Working data ->
--

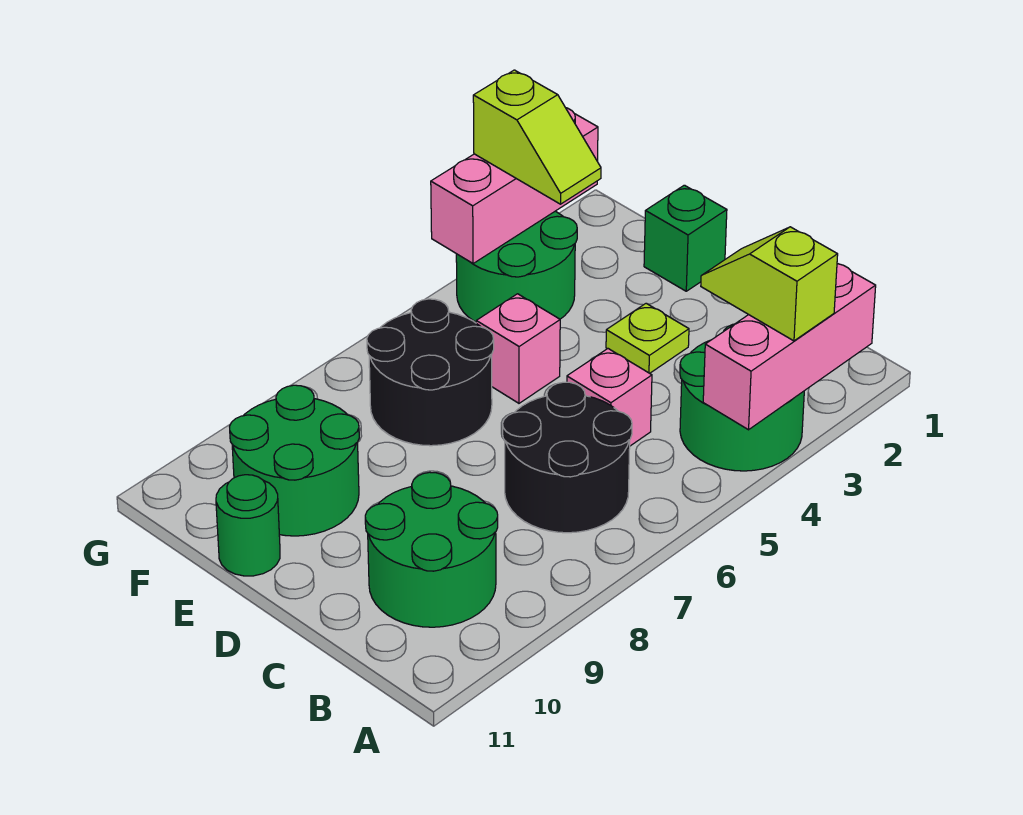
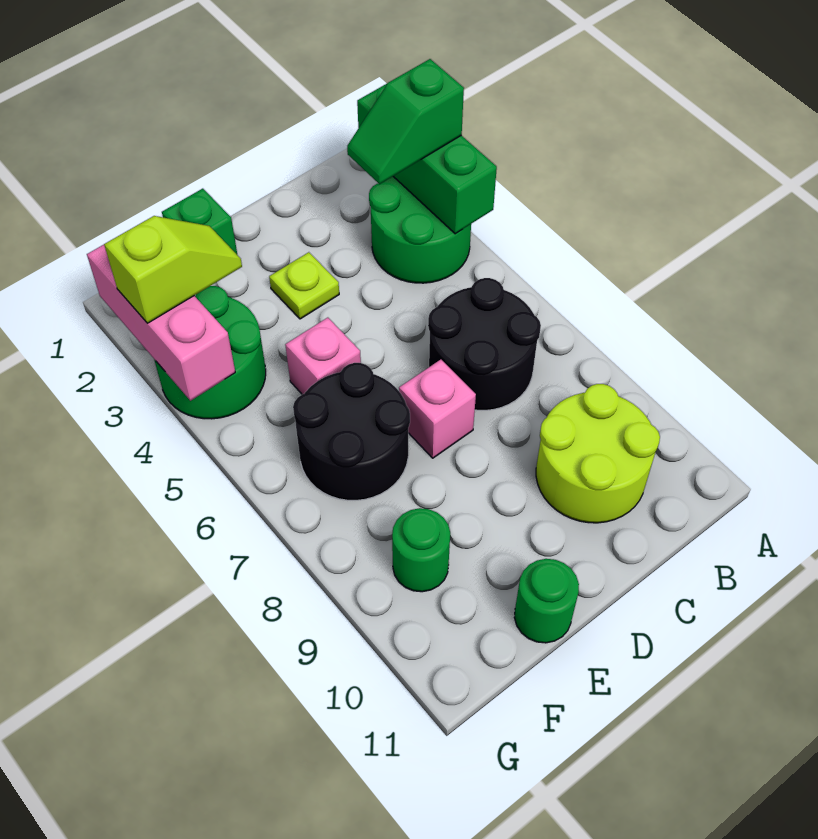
pink brick A2:A4 level 2 -> green brick A2:A4 level 2
lime slope A3:B3 level 3 top A -> green slope A3:B3 level 3 top A
green round brick B9:C10 level 1 -> lime round brick B9:C10 level 1
pink brick C5 level 1 -> pink brick D7 level 1
green round brick E9:F10 level 1 -> green round brick F9 level 1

--

Task item -> For the material above, give every line again exactly and leave out the pictures.

Answer ->
pink brick A2:A4 level 2 -> green brick A2:A4 level 2
lime slope A3:B3 level 3 top A -> green slope A3:B3 level 3 top A
green round brick B9:C10 level 1 -> lime round brick B9:C10 level 1
pink brick C5 level 1 -> pink brick D7 level 1
green round brick E9:F10 level 1 -> green round brick F9 level 1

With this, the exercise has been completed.